> _EXERCISE INSTRUCTIONS_
In the records that follow, find each line with "blue" and pull it out.

> _GIVEN RECORDS_
───

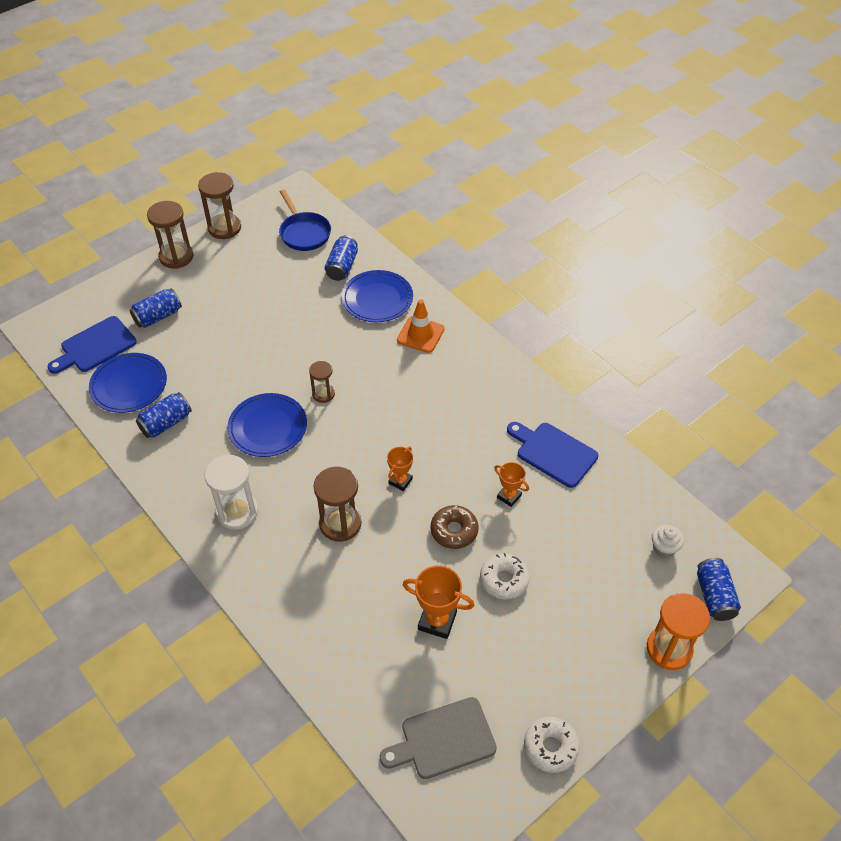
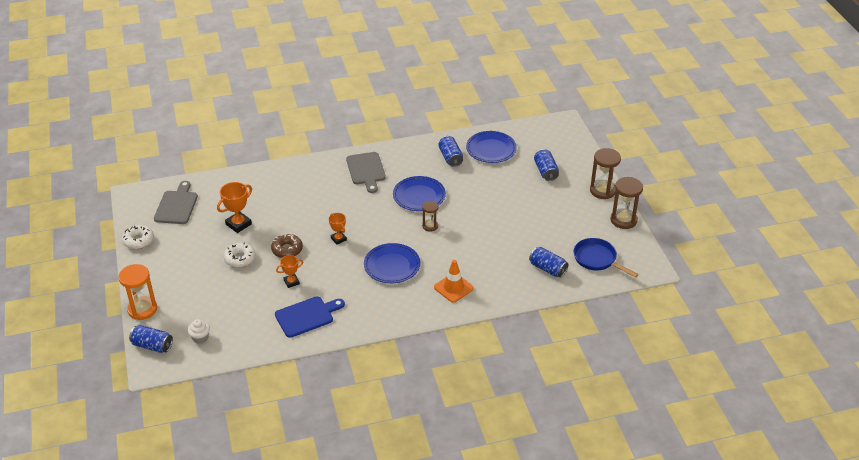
camera: 115 degrees right, 10 degrees down
(95, 346) = (533, 142): blue cutting board -> none
(237, 512) = (366, 170): white hourglass -> grey cutting board
(304, 233) = (597, 259): blue pan -> blue pan turned 45 degrees clockwise
(340, 524) = (328, 206): brown hourglass -> none
(377, 299) = (502, 277): blue plate -> blue plate (392, 265)

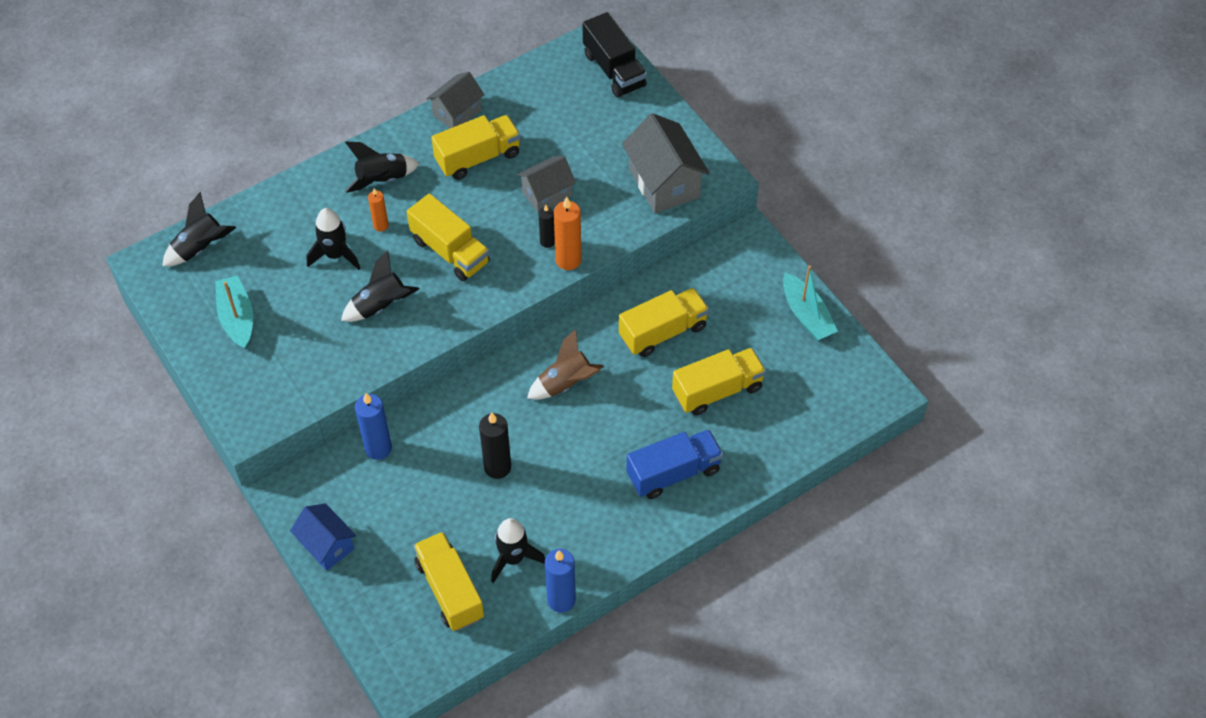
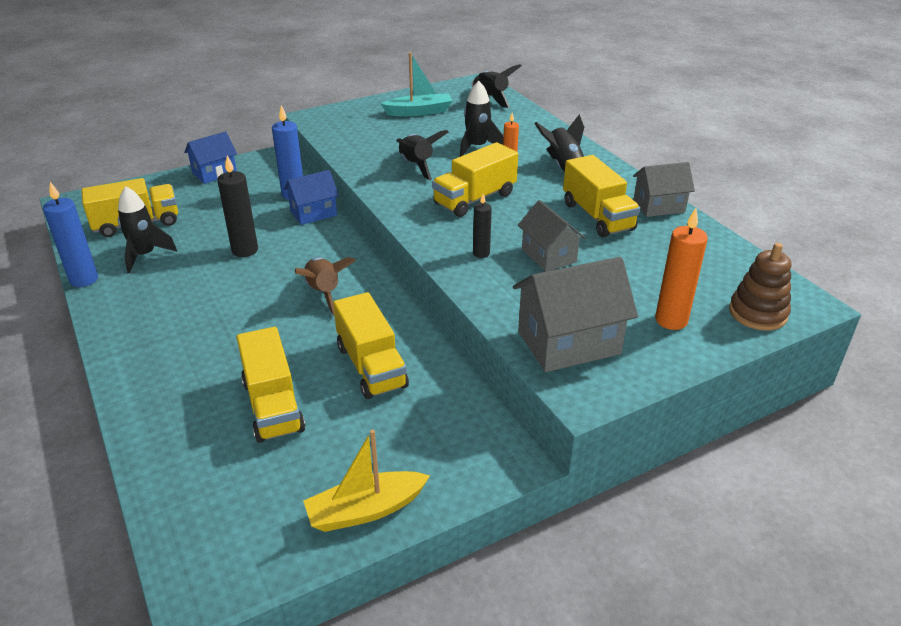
camera: 95 degrees right, 20 degrees down
(420, 420) = (313, 213): none -> blue house
(457, 112) = (659, 206): grey house -> grey house turned 60 degrees counterclockwise
(568, 260) = (454, 265): orange candle -> orange candle (671, 320)
(614, 70) = (757, 313): black truck -> brown stacking toy
(673, 473) = (179, 361): blue truck -> none
(806, 315) = (365, 510): turquoise boat -> yellow boat

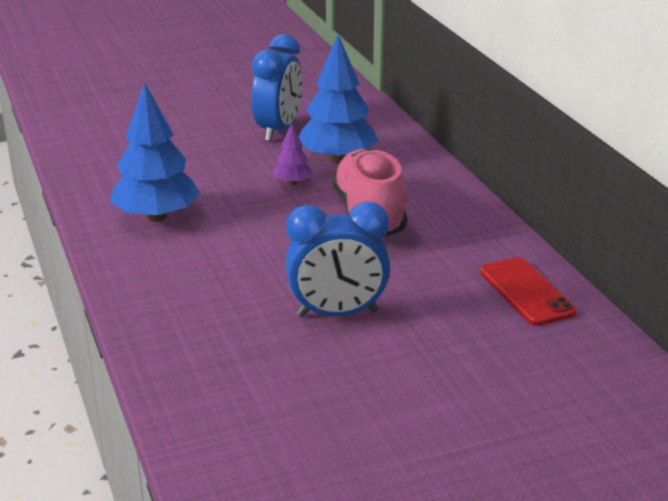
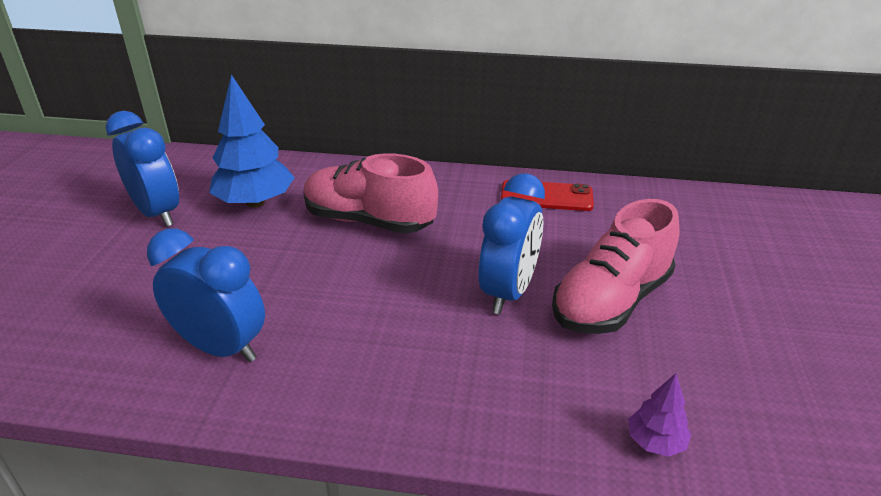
camera: 60 degrees left, 5 degrees up
(156, 217) = (221, 348): blue tree -> blue clock
(292, 183) = (265, 239): purple tree -> purple tree (655, 442)
(380, 372) = (611, 301): none -> pink shoe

───

> _RESPONSE TO THE TASK_
(95, 346) = (533, 142): blue cutting board -> none
(304, 233) = (597, 259): blue pan -> blue pan turned 45 degrees clockwise
(377, 299) = (502, 277): blue plate -> blue plate (392, 265)
(420, 420) = (313, 213): none -> blue house
(673, 473) = (179, 361): blue truck -> none
(156, 217) = (221, 348): blue tree -> blue clock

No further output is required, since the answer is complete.